### EXERCISE REQUIREMENTS
Please retype every record exactly as it appears, omitting the pictures.

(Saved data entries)
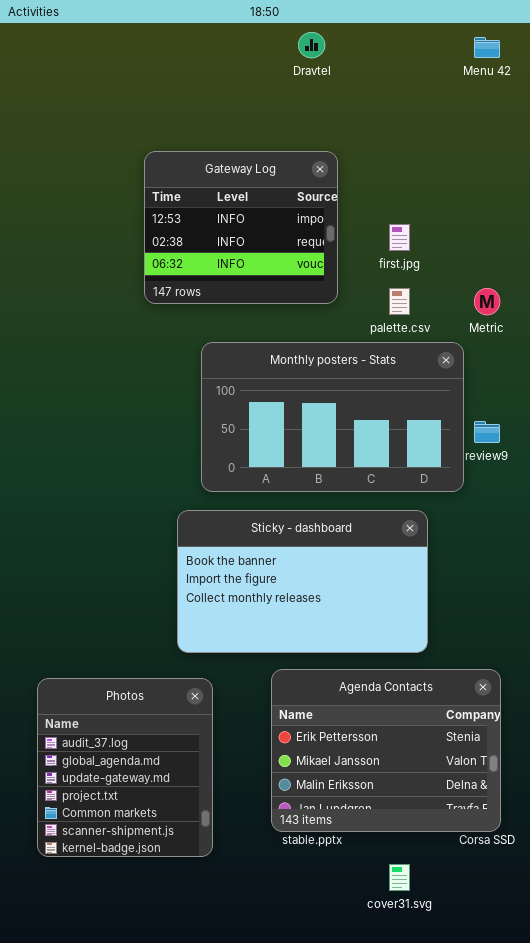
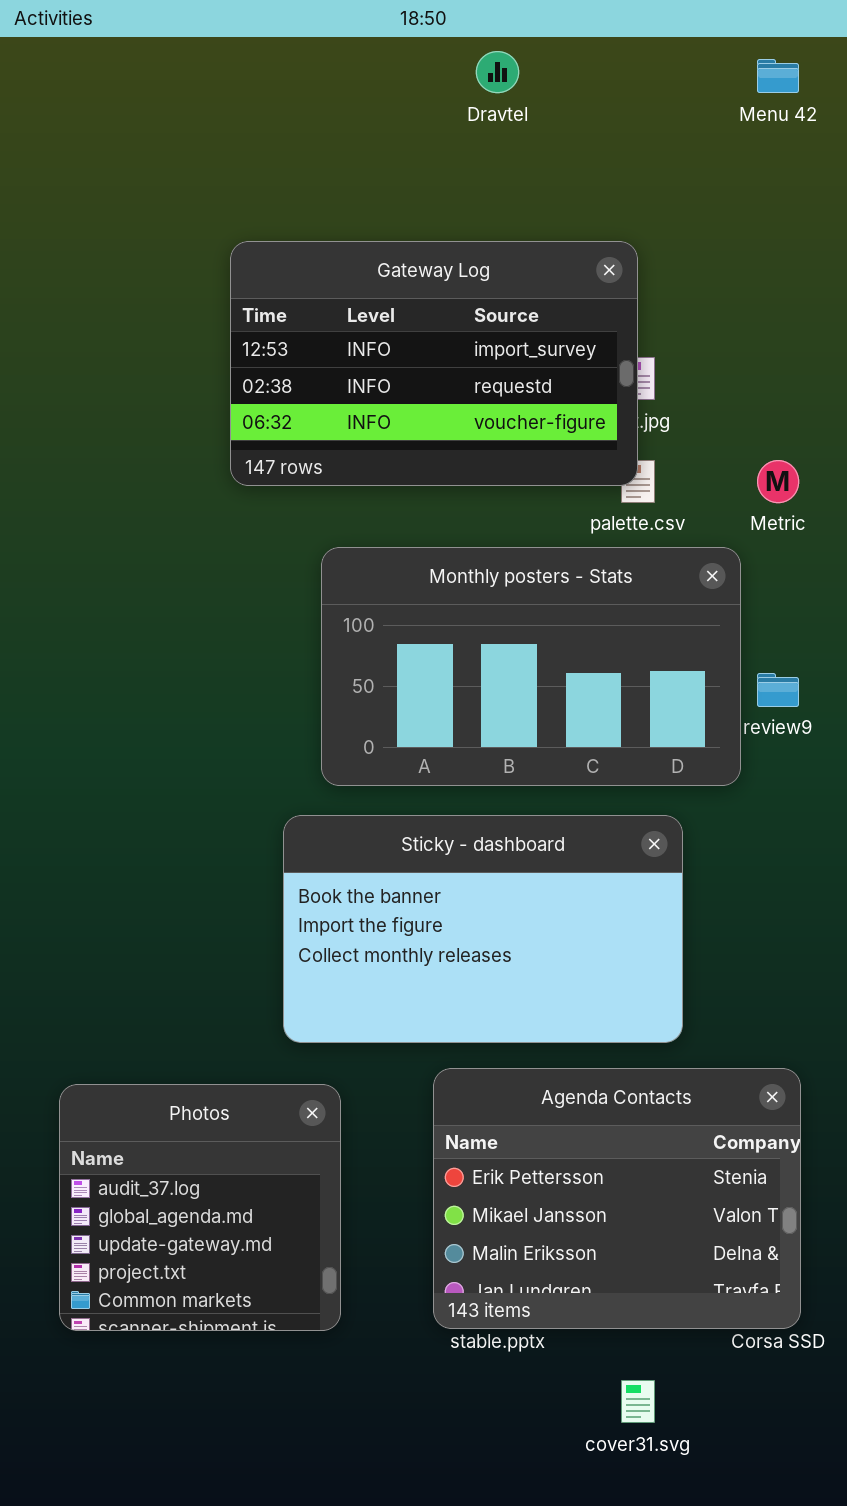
Gateway Log: [144,151,338,304] -> [230,241,638,486], resized
Photos: [37,678,213,857] -> [59,1084,341,1331], resized

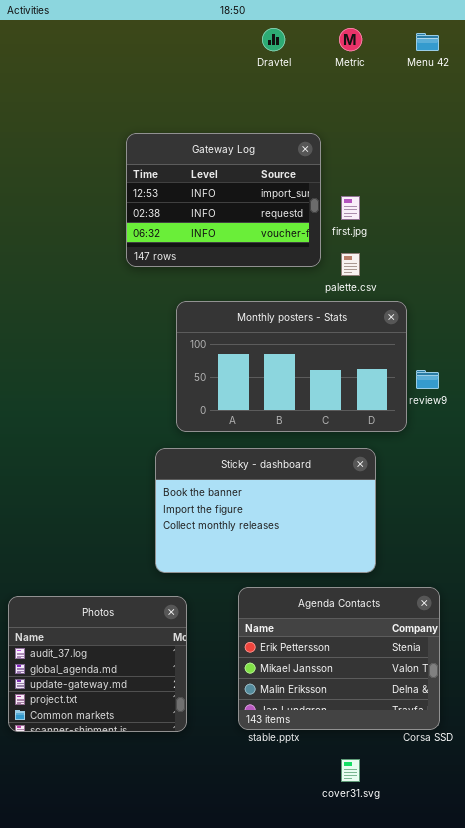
Gateway Log: [230,241,638,486] -> [126,133,321,267], resized
Metric: [757,460,799,503] -> [339,28,362,51], moved
Photos: [59,1084,341,1331] -> [8,596,187,732], resized

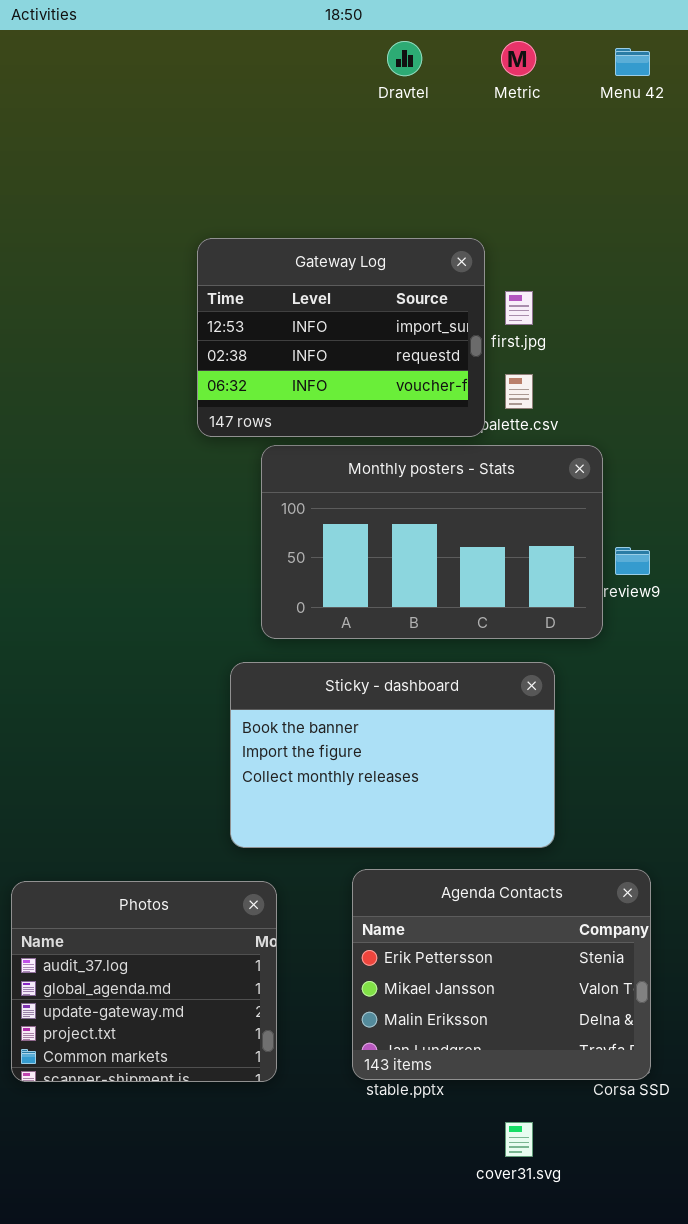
Gateway Log: [126,133,321,267] -> [197,238,485,437], moved

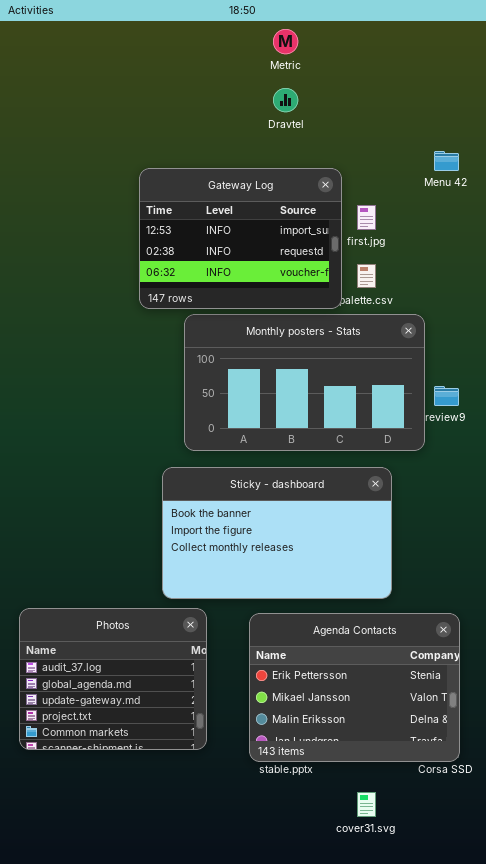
Dravtel: [387,41,422,76] -> [273,88,298,112], moved
Metric: [501,41,536,76] -> [273,29,298,54], moved
Menu 42: [615,48,650,76] -> [434,151,459,171], moved
Photos: [11,881,277,1082] -> [19,608,207,750], moved

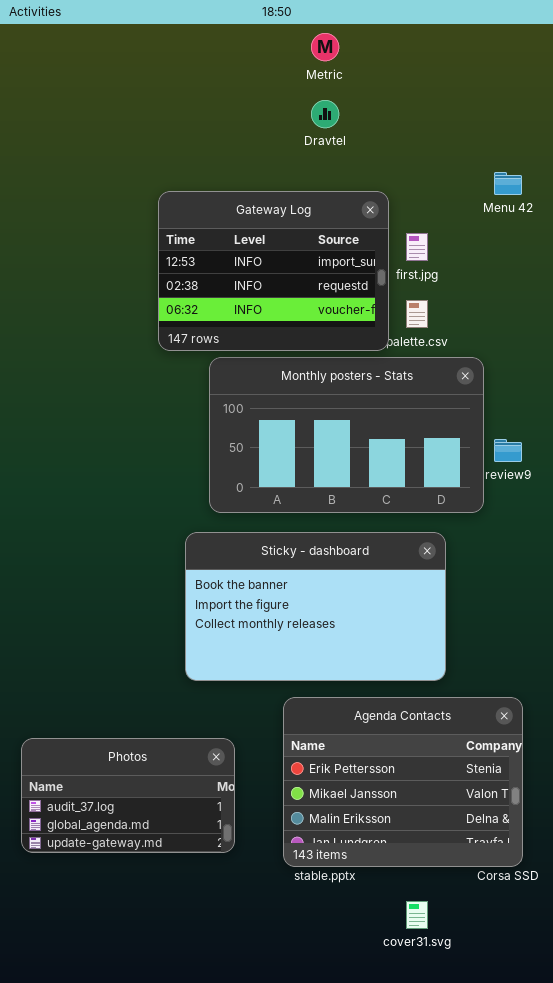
Photos: [19,608,207,750] -> [21,738,235,853], resized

### SOLUTION TO THE EXERCISE
Gateway Log: [144,151,338,304] -> [230,241,638,486], resized
Photos: [37,678,213,857] -> [59,1084,341,1331], resized

Gateway Log: [230,241,638,486] -> [126,133,321,267], resized
Metric: [757,460,799,503] -> [339,28,362,51], moved
Photos: [59,1084,341,1331] -> [8,596,187,732], resized

Gateway Log: [126,133,321,267] -> [197,238,485,437], moved

Dravtel: [387,41,422,76] -> [273,88,298,112], moved
Metric: [501,41,536,76] -> [273,29,298,54], moved
Menu 42: [615,48,650,76] -> [434,151,459,171], moved
Photos: [11,881,277,1082] -> [19,608,207,750], moved

Photos: [19,608,207,750] -> [21,738,235,853], resized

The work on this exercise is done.